§ What the task requires
Copy out the rows from the first one up to and including the line with "Porto: 11:02 -> 11:05", reproducing each line without any change.

[Stored records]
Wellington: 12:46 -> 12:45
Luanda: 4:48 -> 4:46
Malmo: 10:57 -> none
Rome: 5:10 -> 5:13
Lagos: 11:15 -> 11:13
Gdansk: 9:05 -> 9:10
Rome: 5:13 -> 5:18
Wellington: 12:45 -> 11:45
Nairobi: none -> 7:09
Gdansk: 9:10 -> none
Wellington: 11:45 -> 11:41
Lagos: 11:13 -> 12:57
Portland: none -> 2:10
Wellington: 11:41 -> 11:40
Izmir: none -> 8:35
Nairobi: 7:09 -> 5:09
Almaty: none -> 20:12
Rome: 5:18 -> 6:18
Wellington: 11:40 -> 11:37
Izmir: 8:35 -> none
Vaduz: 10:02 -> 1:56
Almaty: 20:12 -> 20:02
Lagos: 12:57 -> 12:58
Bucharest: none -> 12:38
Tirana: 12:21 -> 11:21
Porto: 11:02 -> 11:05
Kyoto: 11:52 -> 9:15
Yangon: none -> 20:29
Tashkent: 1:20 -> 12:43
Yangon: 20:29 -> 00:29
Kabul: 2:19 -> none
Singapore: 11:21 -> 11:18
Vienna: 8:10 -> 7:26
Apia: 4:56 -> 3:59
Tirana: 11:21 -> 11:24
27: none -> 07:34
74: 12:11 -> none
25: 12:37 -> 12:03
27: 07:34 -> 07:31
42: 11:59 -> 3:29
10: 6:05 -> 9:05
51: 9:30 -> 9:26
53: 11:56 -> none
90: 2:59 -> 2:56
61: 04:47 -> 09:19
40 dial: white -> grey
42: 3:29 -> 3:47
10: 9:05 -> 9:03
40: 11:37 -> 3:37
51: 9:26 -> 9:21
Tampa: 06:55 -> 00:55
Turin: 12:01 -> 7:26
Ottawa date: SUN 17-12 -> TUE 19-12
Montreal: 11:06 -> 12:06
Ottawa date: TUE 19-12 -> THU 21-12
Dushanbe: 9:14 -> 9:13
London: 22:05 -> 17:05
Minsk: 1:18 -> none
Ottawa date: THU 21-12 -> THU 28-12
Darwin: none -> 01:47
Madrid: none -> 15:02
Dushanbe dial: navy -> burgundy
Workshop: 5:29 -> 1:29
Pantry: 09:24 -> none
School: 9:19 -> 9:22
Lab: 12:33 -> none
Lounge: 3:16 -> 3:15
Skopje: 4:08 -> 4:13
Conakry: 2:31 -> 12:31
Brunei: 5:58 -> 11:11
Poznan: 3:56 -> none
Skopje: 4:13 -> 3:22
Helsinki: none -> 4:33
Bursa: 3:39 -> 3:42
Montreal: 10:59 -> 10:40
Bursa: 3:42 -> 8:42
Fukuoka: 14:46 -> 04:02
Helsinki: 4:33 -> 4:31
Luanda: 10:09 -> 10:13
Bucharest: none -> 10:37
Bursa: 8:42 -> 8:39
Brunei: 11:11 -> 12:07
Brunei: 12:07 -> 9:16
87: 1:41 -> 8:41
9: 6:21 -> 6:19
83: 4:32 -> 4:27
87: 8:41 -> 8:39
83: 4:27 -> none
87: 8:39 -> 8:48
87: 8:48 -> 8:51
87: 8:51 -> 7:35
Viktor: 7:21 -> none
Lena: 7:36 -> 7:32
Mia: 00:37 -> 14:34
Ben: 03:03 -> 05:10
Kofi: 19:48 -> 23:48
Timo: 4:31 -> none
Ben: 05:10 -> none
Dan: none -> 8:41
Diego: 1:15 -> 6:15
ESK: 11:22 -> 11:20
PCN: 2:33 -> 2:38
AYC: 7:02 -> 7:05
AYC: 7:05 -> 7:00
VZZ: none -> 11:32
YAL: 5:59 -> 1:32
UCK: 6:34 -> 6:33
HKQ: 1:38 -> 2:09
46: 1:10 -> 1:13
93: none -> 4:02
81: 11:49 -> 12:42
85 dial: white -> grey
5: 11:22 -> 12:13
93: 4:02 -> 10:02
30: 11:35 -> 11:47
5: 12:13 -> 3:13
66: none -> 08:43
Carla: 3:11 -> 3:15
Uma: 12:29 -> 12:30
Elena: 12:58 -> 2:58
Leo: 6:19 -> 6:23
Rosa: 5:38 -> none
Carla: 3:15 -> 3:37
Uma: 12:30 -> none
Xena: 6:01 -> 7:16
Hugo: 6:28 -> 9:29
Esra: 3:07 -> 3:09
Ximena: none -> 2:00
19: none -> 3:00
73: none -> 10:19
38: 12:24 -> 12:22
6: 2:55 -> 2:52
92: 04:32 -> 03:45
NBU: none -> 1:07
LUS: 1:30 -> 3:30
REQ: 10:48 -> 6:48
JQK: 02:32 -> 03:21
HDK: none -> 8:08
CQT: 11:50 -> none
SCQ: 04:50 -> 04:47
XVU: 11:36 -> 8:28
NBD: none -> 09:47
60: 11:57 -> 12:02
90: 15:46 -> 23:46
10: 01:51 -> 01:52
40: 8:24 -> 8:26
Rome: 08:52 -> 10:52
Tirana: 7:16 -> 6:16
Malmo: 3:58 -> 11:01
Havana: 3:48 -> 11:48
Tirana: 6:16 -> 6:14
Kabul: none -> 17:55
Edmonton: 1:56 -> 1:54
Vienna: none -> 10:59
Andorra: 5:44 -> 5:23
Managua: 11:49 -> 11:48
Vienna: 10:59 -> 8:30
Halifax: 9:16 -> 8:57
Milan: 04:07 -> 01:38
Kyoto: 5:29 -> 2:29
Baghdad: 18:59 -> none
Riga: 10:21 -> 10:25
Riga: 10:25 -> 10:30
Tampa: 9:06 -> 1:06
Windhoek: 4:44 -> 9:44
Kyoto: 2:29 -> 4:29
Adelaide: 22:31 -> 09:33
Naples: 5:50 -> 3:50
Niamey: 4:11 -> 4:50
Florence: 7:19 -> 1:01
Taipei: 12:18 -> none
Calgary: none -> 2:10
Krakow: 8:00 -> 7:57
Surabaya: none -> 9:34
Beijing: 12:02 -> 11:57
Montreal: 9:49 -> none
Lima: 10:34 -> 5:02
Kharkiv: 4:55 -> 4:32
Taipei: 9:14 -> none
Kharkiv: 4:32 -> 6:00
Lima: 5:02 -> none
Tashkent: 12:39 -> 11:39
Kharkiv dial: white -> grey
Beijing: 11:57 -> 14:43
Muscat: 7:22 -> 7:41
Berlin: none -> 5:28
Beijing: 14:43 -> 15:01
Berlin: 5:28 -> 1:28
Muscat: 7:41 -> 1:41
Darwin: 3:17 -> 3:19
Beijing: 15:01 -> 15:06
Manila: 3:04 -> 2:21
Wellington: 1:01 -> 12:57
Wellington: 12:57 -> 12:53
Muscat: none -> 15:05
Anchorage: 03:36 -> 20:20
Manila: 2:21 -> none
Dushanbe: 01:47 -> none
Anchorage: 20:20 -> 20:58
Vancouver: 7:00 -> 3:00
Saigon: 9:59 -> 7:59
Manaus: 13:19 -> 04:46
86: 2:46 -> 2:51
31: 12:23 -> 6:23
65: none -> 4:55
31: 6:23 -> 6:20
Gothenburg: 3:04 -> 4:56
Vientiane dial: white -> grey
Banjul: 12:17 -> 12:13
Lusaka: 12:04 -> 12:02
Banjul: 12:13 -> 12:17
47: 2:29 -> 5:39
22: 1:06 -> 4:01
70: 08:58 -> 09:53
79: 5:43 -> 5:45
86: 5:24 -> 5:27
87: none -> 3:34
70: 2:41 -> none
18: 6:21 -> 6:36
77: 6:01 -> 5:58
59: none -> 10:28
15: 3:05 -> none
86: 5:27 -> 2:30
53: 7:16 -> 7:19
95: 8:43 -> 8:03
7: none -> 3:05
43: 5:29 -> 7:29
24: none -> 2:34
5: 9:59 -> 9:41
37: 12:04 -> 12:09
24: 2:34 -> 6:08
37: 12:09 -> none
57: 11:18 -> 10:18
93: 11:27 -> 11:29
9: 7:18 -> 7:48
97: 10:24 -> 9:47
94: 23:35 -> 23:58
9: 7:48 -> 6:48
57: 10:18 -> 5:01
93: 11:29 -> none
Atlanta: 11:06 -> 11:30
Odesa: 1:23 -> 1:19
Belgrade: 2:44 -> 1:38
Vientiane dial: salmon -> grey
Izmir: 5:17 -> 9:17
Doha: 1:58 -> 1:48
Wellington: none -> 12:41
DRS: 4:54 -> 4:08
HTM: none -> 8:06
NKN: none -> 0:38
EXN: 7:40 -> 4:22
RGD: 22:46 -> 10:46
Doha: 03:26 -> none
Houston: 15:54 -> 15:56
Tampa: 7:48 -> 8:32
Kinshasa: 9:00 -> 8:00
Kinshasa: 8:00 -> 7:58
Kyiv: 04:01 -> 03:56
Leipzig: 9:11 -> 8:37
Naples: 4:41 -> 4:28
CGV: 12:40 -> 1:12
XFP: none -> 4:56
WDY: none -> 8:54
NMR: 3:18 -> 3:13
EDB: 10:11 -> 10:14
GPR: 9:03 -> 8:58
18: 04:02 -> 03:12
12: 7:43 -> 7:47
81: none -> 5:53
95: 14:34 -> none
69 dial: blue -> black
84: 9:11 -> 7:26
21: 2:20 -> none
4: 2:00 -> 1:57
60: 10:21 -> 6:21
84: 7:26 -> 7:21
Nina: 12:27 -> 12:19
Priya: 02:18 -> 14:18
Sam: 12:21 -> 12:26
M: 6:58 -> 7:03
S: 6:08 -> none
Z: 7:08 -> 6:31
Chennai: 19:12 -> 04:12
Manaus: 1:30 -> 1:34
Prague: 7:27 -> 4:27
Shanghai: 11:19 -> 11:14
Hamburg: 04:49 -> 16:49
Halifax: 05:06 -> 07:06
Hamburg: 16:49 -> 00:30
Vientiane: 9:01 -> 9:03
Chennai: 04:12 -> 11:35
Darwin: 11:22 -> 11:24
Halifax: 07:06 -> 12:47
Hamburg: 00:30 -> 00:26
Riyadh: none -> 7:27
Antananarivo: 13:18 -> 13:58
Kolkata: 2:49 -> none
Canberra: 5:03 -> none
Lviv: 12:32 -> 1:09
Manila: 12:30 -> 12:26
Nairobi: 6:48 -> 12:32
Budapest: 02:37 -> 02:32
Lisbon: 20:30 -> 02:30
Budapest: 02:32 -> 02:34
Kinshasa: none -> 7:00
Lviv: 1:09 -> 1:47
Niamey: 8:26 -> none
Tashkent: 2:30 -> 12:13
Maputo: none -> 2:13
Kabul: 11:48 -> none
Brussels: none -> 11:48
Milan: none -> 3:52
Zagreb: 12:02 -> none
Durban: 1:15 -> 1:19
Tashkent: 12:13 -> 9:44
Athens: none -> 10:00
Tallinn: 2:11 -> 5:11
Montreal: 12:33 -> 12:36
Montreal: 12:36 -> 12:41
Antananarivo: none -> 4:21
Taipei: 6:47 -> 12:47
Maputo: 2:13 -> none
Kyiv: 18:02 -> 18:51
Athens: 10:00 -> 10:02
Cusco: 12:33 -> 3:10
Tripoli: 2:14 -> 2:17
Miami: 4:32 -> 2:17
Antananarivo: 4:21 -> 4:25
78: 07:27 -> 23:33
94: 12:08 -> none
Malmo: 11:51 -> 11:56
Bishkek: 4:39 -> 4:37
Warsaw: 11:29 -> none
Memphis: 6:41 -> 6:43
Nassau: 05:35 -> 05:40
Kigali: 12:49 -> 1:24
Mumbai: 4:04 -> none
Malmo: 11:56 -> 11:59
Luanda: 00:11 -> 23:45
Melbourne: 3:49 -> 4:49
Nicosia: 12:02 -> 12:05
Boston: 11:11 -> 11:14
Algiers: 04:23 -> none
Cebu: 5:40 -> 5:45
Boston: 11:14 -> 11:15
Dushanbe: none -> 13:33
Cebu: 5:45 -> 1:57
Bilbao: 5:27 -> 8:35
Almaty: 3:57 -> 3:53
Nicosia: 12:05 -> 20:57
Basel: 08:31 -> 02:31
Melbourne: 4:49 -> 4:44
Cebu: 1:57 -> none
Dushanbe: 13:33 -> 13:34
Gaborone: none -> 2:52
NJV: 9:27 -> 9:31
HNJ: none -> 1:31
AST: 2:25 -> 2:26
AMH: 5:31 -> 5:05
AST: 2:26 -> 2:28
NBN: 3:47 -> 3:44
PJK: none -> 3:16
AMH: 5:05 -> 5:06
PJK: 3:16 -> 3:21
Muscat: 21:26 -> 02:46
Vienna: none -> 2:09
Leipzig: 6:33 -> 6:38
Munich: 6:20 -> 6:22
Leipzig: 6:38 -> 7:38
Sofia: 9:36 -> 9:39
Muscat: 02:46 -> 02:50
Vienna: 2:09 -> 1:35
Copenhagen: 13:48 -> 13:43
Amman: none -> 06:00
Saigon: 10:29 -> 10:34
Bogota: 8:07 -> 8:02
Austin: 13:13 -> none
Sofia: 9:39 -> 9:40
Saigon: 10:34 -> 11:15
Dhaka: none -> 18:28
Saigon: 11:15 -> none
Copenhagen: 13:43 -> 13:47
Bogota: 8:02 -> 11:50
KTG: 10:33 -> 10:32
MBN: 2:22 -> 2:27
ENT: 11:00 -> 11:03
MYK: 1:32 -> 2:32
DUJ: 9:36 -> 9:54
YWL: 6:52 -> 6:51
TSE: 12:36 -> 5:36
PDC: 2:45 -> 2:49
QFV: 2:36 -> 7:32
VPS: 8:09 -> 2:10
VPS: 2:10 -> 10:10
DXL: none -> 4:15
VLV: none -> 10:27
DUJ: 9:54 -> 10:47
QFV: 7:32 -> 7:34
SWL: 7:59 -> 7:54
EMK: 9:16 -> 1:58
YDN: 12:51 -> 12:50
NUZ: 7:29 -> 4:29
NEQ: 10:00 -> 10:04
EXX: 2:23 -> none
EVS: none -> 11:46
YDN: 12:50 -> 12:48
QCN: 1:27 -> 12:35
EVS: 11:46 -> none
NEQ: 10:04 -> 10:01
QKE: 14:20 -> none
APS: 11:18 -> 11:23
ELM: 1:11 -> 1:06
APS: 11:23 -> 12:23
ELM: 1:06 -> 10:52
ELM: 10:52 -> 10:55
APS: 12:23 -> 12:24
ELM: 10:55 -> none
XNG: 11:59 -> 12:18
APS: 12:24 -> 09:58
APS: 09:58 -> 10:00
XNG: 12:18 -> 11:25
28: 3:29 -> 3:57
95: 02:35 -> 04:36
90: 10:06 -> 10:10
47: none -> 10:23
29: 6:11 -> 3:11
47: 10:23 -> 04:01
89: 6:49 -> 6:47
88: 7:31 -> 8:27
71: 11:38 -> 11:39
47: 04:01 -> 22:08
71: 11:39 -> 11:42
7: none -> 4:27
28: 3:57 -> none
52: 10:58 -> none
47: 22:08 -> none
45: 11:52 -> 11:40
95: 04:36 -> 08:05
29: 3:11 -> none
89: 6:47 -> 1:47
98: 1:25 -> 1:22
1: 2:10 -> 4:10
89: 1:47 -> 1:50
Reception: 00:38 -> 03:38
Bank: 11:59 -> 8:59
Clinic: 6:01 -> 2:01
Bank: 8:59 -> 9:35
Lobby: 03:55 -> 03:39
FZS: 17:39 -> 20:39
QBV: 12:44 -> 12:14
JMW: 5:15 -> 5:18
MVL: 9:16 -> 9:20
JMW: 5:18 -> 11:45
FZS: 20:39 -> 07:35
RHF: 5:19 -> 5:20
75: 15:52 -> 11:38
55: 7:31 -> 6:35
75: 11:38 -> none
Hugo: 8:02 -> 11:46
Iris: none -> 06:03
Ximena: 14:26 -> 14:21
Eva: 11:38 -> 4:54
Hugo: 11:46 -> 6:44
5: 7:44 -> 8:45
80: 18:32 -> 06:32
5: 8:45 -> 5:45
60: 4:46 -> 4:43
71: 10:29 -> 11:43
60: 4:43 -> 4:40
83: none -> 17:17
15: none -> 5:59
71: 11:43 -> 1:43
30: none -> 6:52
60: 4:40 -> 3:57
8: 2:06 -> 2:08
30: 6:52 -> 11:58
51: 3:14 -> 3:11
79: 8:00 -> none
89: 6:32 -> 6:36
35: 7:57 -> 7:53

§ Full answer
Wellington: 12:46 -> 12:45
Luanda: 4:48 -> 4:46
Malmo: 10:57 -> none
Rome: 5:10 -> 5:13
Lagos: 11:15 -> 11:13
Gdansk: 9:05 -> 9:10
Rome: 5:13 -> 5:18
Wellington: 12:45 -> 11:45
Nairobi: none -> 7:09
Gdansk: 9:10 -> none
Wellington: 11:45 -> 11:41
Lagos: 11:13 -> 12:57
Portland: none -> 2:10
Wellington: 11:41 -> 11:40
Izmir: none -> 8:35
Nairobi: 7:09 -> 5:09
Almaty: none -> 20:12
Rome: 5:18 -> 6:18
Wellington: 11:40 -> 11:37
Izmir: 8:35 -> none
Vaduz: 10:02 -> 1:56
Almaty: 20:12 -> 20:02
Lagos: 12:57 -> 12:58
Bucharest: none -> 12:38
Tirana: 12:21 -> 11:21
Porto: 11:02 -> 11:05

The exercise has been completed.